[[ PROVIDED DATA, beginning ]]
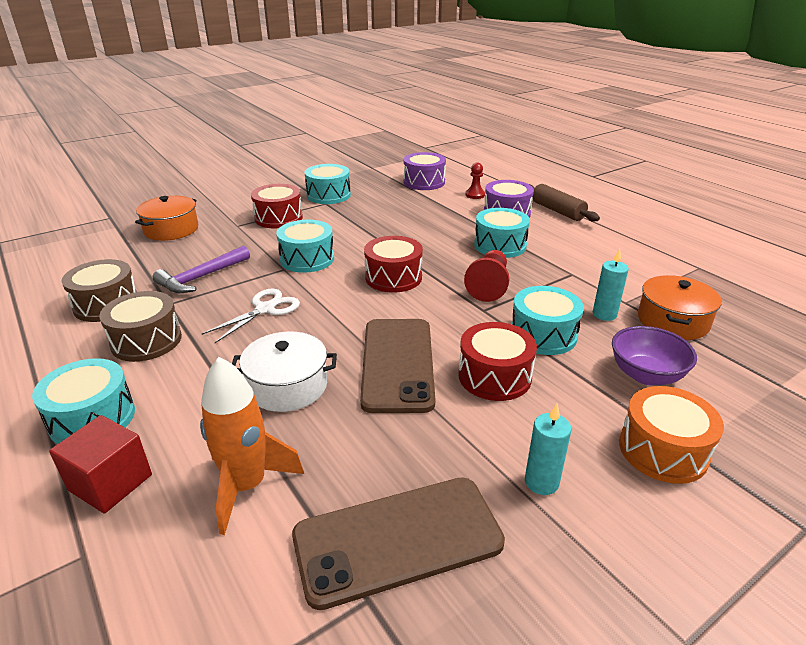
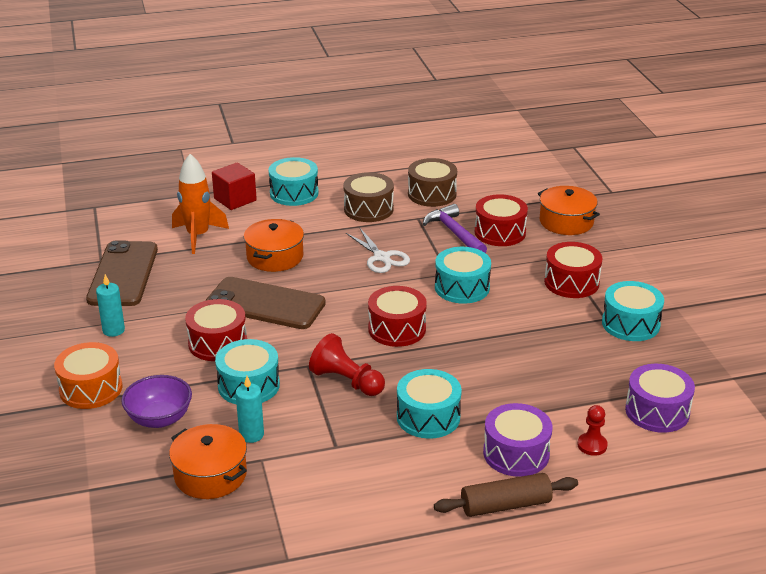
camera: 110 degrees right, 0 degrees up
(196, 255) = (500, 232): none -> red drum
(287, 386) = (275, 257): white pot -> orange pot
[[ PROVIDED DATA, end ]]
◆ **PROBLEM DETAILS**:
With the pictures removed, return the listing above in its exact original wording.

◆ **SOLUTION FOR THIS PROBLEM**:
camera: 110 degrees right, 0 degrees up
(196, 255) = (500, 232): none -> red drum
(287, 386) = (275, 257): white pot -> orange pot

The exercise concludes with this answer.